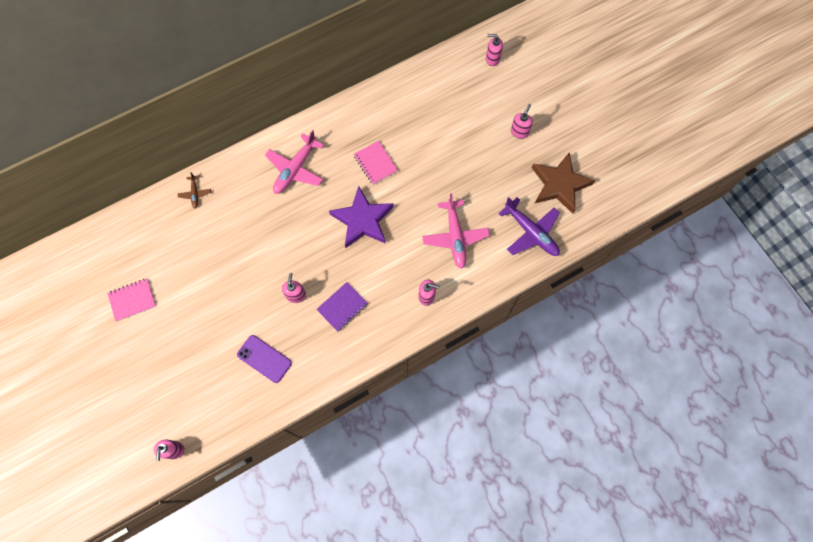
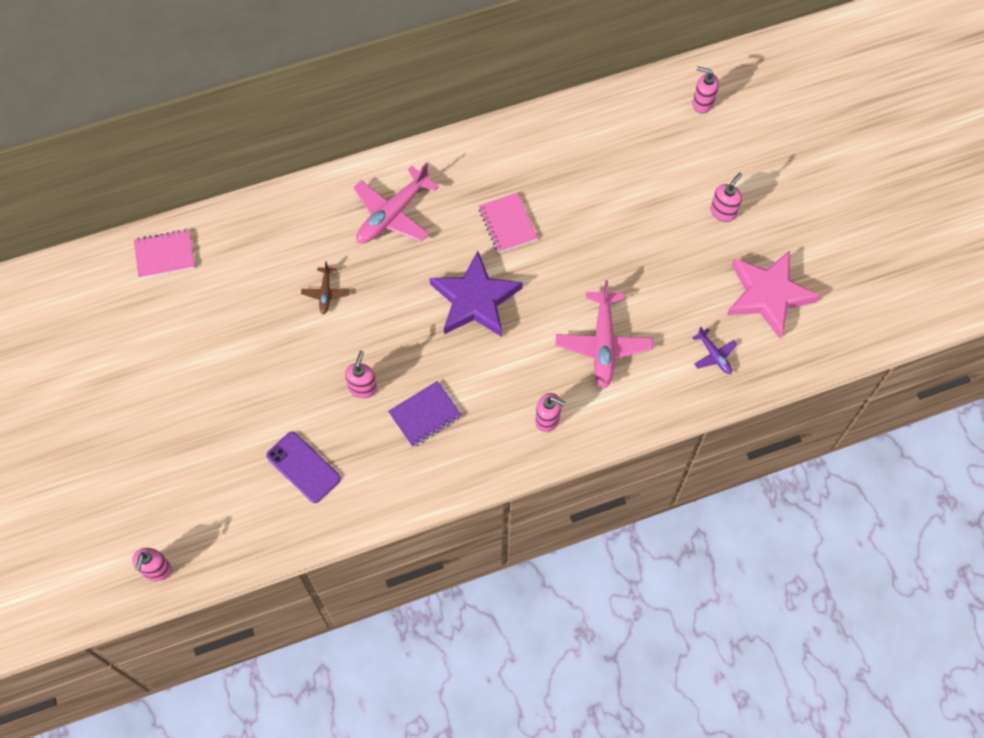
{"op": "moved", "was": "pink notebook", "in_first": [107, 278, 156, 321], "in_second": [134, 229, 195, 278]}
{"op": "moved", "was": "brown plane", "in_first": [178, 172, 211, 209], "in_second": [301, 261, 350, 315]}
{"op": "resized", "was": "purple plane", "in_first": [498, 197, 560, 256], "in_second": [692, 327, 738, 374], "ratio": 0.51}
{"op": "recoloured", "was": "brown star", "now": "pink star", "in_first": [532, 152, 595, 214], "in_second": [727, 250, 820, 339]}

______

- **Task statement**
From the first line to the last, write out the data exactly, dropping any pictures.

- **Answer space**
{"op": "moved", "was": "pink notebook", "in_first": [107, 278, 156, 321], "in_second": [134, 229, 195, 278]}
{"op": "moved", "was": "brown plane", "in_first": [178, 172, 211, 209], "in_second": [301, 261, 350, 315]}
{"op": "resized", "was": "purple plane", "in_first": [498, 197, 560, 256], "in_second": [692, 327, 738, 374], "ratio": 0.51}
{"op": "recoloured", "was": "brown star", "now": "pink star", "in_first": [532, 152, 595, 214], "in_second": [727, 250, 820, 339]}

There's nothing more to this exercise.